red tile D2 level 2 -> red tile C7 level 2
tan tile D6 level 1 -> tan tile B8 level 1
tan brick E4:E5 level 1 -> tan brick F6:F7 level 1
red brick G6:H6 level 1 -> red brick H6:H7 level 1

━━━━━━━━━━━━━━━━━━━━━━━━━━━━━━

Give back the material above exactly as it was given.

red tile D2 level 2 -> red tile C7 level 2
tan tile D6 level 1 -> tan tile B8 level 1
tan brick E4:E5 level 1 -> tan brick F6:F7 level 1
red brick G6:H6 level 1 -> red brick H6:H7 level 1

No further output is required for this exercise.